PROBLEM DETAILS => The expected answer is every line of the material, reproduced exactly.

+++++

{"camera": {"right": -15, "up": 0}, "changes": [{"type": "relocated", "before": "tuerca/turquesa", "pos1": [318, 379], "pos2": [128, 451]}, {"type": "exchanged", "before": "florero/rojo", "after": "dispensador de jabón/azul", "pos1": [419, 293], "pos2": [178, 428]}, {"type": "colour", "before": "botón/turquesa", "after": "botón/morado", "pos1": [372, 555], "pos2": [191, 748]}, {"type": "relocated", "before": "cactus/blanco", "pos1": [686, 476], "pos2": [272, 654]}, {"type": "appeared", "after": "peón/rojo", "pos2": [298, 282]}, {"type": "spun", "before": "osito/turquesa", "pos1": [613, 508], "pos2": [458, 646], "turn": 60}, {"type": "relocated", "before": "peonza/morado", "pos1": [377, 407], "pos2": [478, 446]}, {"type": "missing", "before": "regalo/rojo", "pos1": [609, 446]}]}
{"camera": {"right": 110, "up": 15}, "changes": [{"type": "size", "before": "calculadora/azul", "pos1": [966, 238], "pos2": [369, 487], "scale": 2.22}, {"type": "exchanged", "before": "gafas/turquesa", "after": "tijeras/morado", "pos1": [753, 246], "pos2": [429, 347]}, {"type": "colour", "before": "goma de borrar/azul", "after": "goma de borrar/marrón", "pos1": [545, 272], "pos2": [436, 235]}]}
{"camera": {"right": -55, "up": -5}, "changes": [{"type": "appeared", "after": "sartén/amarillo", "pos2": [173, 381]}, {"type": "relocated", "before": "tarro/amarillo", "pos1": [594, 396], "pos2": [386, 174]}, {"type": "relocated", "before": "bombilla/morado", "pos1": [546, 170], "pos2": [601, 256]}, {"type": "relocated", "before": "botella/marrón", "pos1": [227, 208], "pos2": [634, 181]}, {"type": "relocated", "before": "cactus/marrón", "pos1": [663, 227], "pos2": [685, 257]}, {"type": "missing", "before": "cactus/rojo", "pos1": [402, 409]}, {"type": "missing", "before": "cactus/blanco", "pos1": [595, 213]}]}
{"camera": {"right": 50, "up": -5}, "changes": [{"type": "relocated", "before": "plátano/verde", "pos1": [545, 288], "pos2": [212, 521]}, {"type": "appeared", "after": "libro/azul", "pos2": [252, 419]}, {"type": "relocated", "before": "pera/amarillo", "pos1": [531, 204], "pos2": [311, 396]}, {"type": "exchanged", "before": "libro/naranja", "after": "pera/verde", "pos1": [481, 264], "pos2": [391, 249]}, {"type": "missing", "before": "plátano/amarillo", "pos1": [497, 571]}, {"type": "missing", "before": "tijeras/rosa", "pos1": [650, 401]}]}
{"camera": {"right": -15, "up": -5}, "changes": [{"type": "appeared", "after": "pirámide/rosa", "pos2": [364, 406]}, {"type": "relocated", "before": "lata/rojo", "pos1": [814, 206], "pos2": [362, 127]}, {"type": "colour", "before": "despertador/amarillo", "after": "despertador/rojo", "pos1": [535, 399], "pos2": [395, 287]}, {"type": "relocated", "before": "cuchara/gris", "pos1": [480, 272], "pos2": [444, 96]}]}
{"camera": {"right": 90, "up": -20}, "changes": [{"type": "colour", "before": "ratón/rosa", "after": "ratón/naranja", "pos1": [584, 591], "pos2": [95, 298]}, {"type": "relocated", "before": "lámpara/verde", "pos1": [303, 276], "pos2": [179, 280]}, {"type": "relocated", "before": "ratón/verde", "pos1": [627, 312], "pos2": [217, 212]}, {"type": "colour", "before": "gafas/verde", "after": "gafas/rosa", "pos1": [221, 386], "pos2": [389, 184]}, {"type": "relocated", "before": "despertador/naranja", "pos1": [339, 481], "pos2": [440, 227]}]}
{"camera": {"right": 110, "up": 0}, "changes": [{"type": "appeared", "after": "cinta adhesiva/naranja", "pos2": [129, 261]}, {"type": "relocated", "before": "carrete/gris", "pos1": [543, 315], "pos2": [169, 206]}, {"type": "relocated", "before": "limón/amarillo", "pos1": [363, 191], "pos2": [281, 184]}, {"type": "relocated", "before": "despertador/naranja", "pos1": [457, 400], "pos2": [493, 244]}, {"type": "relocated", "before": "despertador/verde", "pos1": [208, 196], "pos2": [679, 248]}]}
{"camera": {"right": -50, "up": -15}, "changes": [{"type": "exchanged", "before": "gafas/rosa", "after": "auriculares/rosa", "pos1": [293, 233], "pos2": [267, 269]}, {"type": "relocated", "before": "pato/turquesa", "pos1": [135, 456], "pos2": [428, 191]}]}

+++++

RESULT OF THE EXERCISE =>
{"camera": {"right": -15, "up": 0}, "changes": [{"type": "relocated", "before": "tuerca/turquesa", "pos1": [318, 379], "pos2": [128, 451]}, {"type": "exchanged", "before": "florero/rojo", "after": "dispensador de jabón/azul", "pos1": [419, 293], "pos2": [178, 428]}, {"type": "colour", "before": "botón/turquesa", "after": "botón/morado", "pos1": [372, 555], "pos2": [191, 748]}, {"type": "relocated", "before": "cactus/blanco", "pos1": [686, 476], "pos2": [272, 654]}, {"type": "appeared", "after": "peón/rojo", "pos2": [298, 282]}, {"type": "spun", "before": "osito/turquesa", "pos1": [613, 508], "pos2": [458, 646], "turn": 60}, {"type": "relocated", "before": "peonza/morado", "pos1": [377, 407], "pos2": [478, 446]}, {"type": "missing", "before": "regalo/rojo", "pos1": [609, 446]}]}
{"camera": {"right": 110, "up": 15}, "changes": [{"type": "size", "before": "calculadora/azul", "pos1": [966, 238], "pos2": [369, 487], "scale": 2.22}, {"type": "exchanged", "before": "gafas/turquesa", "after": "tijeras/morado", "pos1": [753, 246], "pos2": [429, 347]}, {"type": "colour", "before": "goma de borrar/azul", "after": "goma de borrar/marrón", "pos1": [545, 272], "pos2": [436, 235]}]}
{"camera": {"right": -55, "up": -5}, "changes": [{"type": "appeared", "after": "sartén/amarillo", "pos2": [173, 381]}, {"type": "relocated", "before": "tarro/amarillo", "pos1": [594, 396], "pos2": [386, 174]}, {"type": "relocated", "before": "bombilla/morado", "pos1": [546, 170], "pos2": [601, 256]}, {"type": "relocated", "before": "botella/marrón", "pos1": [227, 208], "pos2": [634, 181]}, {"type": "relocated", "before": "cactus/marrón", "pos1": [663, 227], "pos2": [685, 257]}, {"type": "missing", "before": "cactus/rojo", "pos1": [402, 409]}, {"type": "missing", "before": "cactus/blanco", "pos1": [595, 213]}]}
{"camera": {"right": 50, "up": -5}, "changes": [{"type": "relocated", "before": "plátano/verde", "pos1": [545, 288], "pos2": [212, 521]}, {"type": "appeared", "after": "libro/azul", "pos2": [252, 419]}, {"type": "relocated", "before": "pera/amarillo", "pos1": [531, 204], "pos2": [311, 396]}, {"type": "exchanged", "before": "libro/naranja", "after": "pera/verde", "pos1": [481, 264], "pos2": [391, 249]}, {"type": "missing", "before": "plátano/amarillo", "pos1": [497, 571]}, {"type": "missing", "before": "tijeras/rosa", "pos1": [650, 401]}]}
{"camera": {"right": -15, "up": -5}, "changes": [{"type": "appeared", "after": "pirámide/rosa", "pos2": [364, 406]}, {"type": "relocated", "before": "lata/rojo", "pos1": [814, 206], "pos2": [362, 127]}, {"type": "colour", "before": "despertador/amarillo", "after": "despertador/rojo", "pos1": [535, 399], "pos2": [395, 287]}, {"type": "relocated", "before": "cuchara/gris", "pos1": [480, 272], "pos2": [444, 96]}]}
{"camera": {"right": 90, "up": -20}, "changes": [{"type": "colour", "before": "ratón/rosa", "after": "ratón/naranja", "pos1": [584, 591], "pos2": [95, 298]}, {"type": "relocated", "before": "lámpara/verde", "pos1": [303, 276], "pos2": [179, 280]}, {"type": "relocated", "before": "ratón/verde", "pos1": [627, 312], "pos2": [217, 212]}, {"type": "colour", "before": "gafas/verde", "after": "gafas/rosa", "pos1": [221, 386], "pos2": [389, 184]}, {"type": "relocated", "before": "despertador/naranja", "pos1": [339, 481], "pos2": [440, 227]}]}
{"camera": {"right": 110, "up": 0}, "changes": [{"type": "appeared", "after": "cinta adhesiva/naranja", "pos2": [129, 261]}, {"type": "relocated", "before": "carrete/gris", "pos1": [543, 315], "pos2": [169, 206]}, {"type": "relocated", "before": "limón/amarillo", "pos1": [363, 191], "pos2": [281, 184]}, {"type": "relocated", "before": "despertador/naranja", "pos1": [457, 400], "pos2": [493, 244]}, {"type": "relocated", "before": "despertador/verde", "pos1": [208, 196], "pos2": [679, 248]}]}
{"camera": {"right": -50, "up": -15}, "changes": [{"type": "exchanged", "before": "gafas/rosa", "after": "auriculares/rosa", "pos1": [293, 233], "pos2": [267, 269]}, {"type": "relocated", "before": "pato/turquesa", "pos1": [135, 456], "pos2": [428, 191]}]}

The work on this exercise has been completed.